WHAT NEEDS TO BE DONE
Your answer should be the records again, unchanged in wording and free of images.

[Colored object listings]
-- Opening Marker --

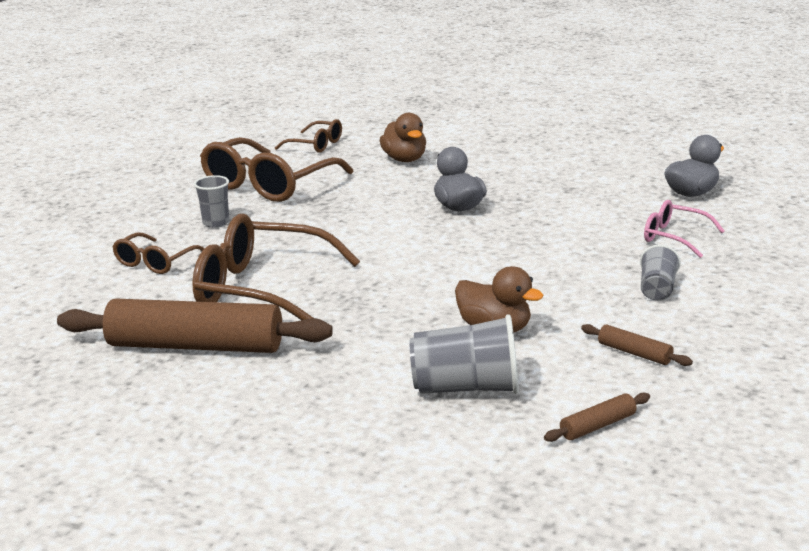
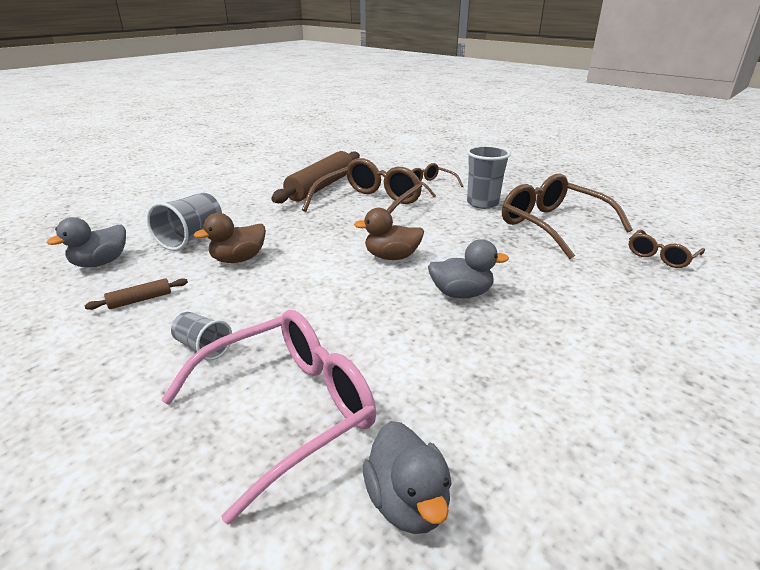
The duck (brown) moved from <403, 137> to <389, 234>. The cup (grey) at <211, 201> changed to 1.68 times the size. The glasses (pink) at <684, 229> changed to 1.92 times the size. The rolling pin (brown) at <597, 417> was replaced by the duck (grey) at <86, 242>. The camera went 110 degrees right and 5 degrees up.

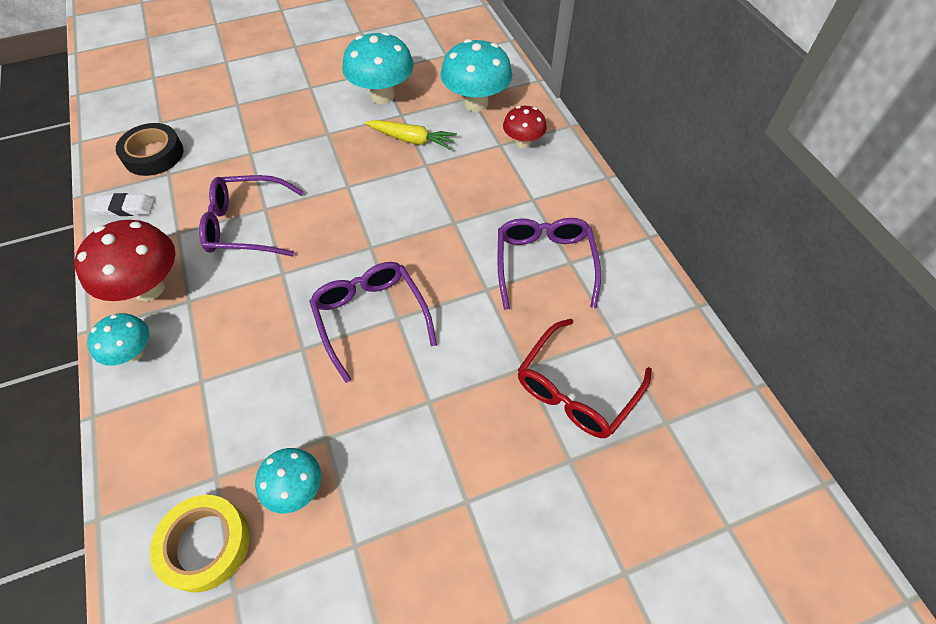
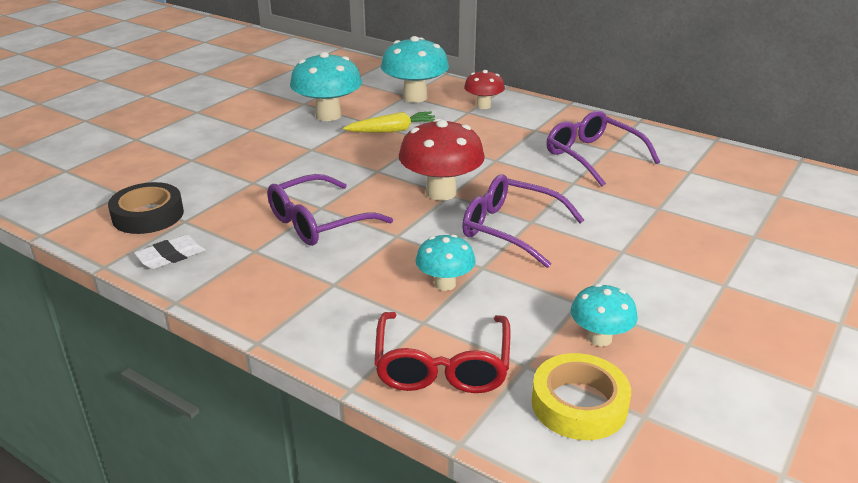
The mushroom (red) moved from <125, 260> to <442, 160>. The mushroom (turquoise) moved from <118, 339> to <445, 262>. The glasses (red) moved from <585, 378> to <442, 352>. The camera went 35 degrees left and 25 degrees down.

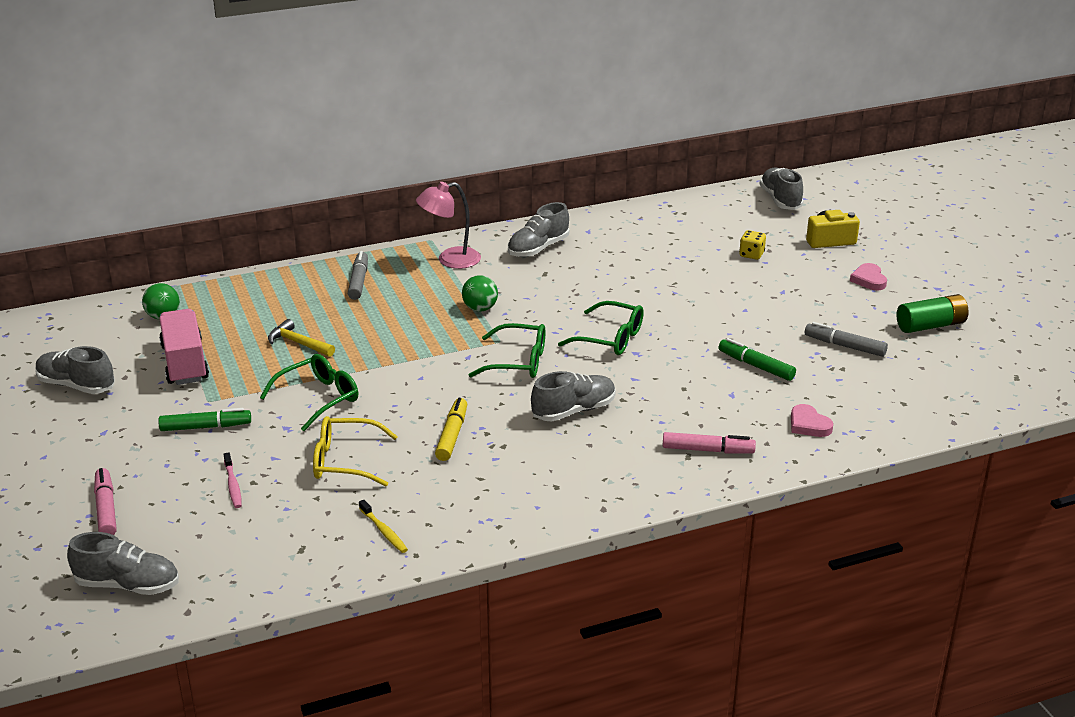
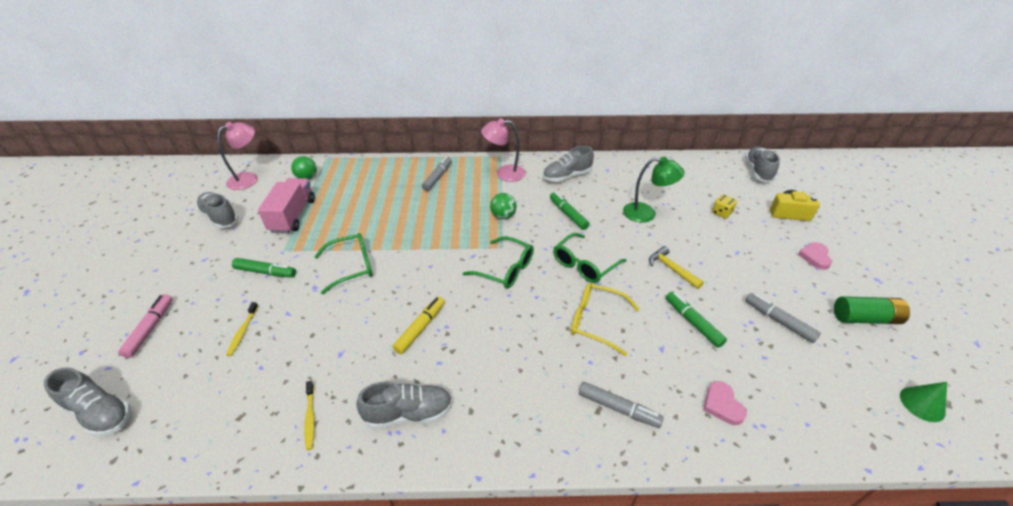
The glasses (green) at <601, 328> turned 90 degrees clockwise. The hammer (yellow) moved from <301, 338> to <676, 267>. The shoe (grey) moved from <573, 396> to <404, 405>. The glasses (yellow) moved from <355, 451> to <605, 319>. The marker (pink) at <709, 443> became the marker (grey) at <621, 405>. The toothbrush (pink) at <233, 480> became the toothbrush (yellow) at <242, 329>. The lamp (pink) at <238, 156> appeared. The lamp (green) at <653, 190> appeared. The marker (green) at <570, 211> appeared. The cone (green) at <923, 402> appeared. The camera went 20 degrees right and 10 degrees up.

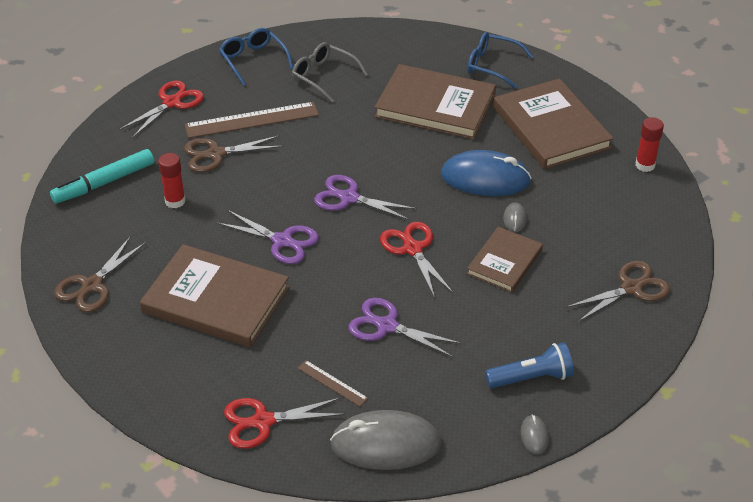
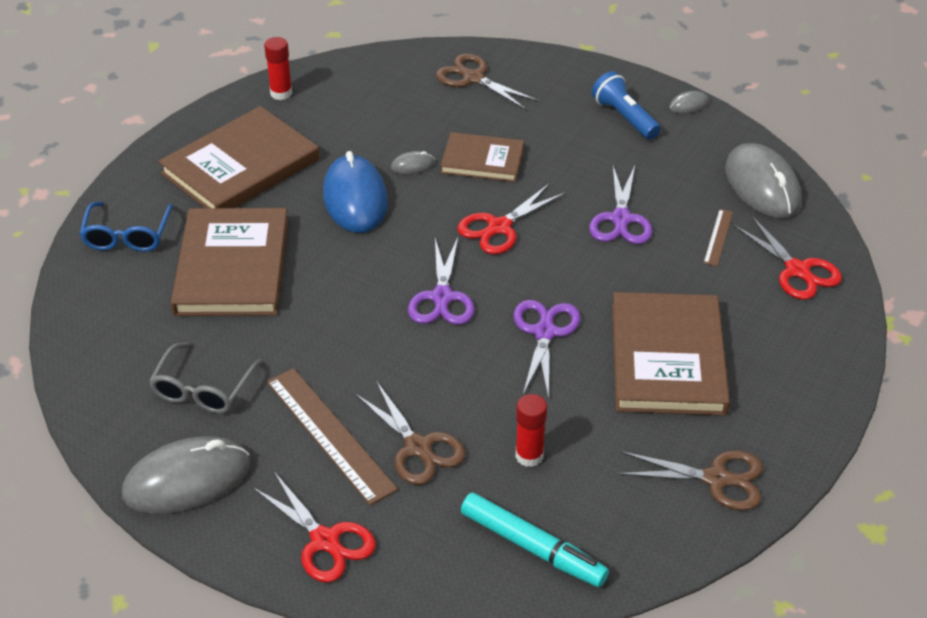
The glasses (blue) at <256, 57> was replaced by the mouse (grey) at <186, 475>. The scissors (red) at <161, 109> turned 150 degrees counterclockwise. The camera went 110 degrees left and 0 degrees up.

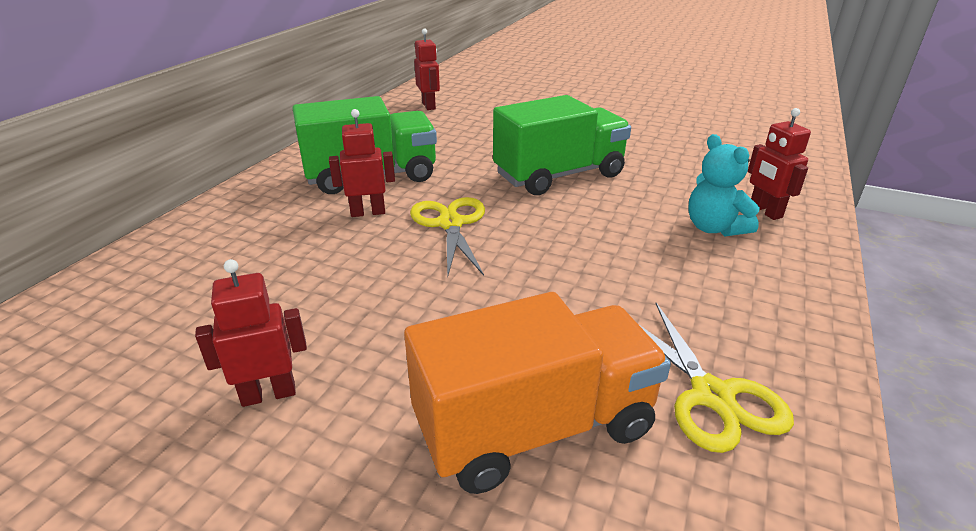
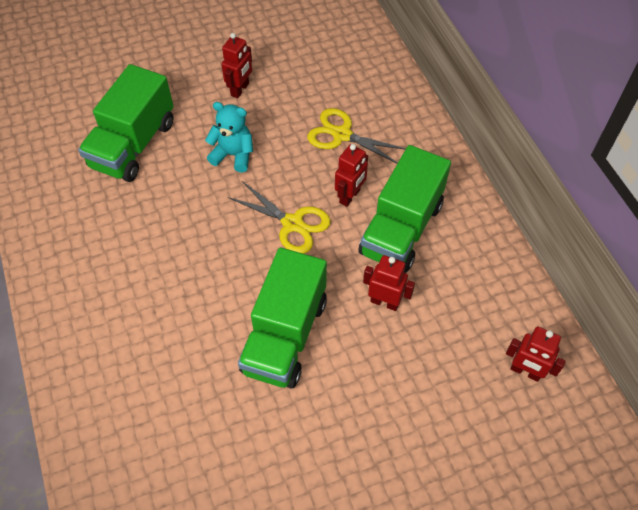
The robot (red) moved from <779, 164> to <389, 283>. The teddy bear (turquoise) moved from <724, 185> to <229, 137>. The truck (orange) at <537, 393> became the truck (green) at <126, 123>. The scissors (yellow) moved from <716, 378> to <356, 136>. The camera went 135 degrees right and 25 degrees up.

-- Closing Marker --

TASK RESULT
The duck (brown) moved from <403, 137> to <389, 234>. The cup (grey) at <211, 201> changed to 1.68 times the size. The glasses (pink) at <684, 229> changed to 1.92 times the size. The rolling pin (brown) at <597, 417> was replaced by the duck (grey) at <86, 242>. The camera went 110 degrees right and 5 degrees up.

The mushroom (red) moved from <125, 260> to <442, 160>. The mushroom (turquoise) moved from <118, 339> to <445, 262>. The glasses (red) moved from <585, 378> to <442, 352>. The camera went 35 degrees left and 25 degrees down.

The glasses (green) at <601, 328> turned 90 degrees clockwise. The hammer (yellow) moved from <301, 338> to <676, 267>. The shoe (grey) moved from <573, 396> to <404, 405>. The glasses (yellow) moved from <355, 451> to <605, 319>. The marker (pink) at <709, 443> became the marker (grey) at <621, 405>. The toothbrush (pink) at <233, 480> became the toothbrush (yellow) at <242, 329>. The lamp (pink) at <238, 156> appeared. The lamp (green) at <653, 190> appeared. The marker (green) at <570, 211> appeared. The cone (green) at <923, 402> appeared. The camera went 20 degrees right and 10 degrees up.

The glasses (blue) at <256, 57> was replaced by the mouse (grey) at <186, 475>. The scissors (red) at <161, 109> turned 150 degrees counterclockwise. The camera went 110 degrees left and 0 degrees up.

The robot (red) moved from <779, 164> to <389, 283>. The teddy bear (turquoise) moved from <724, 185> to <229, 137>. The truck (orange) at <537, 393> became the truck (green) at <126, 123>. The scissors (yellow) moved from <716, 378> to <356, 136>. The camera went 135 degrees right and 25 degrees up.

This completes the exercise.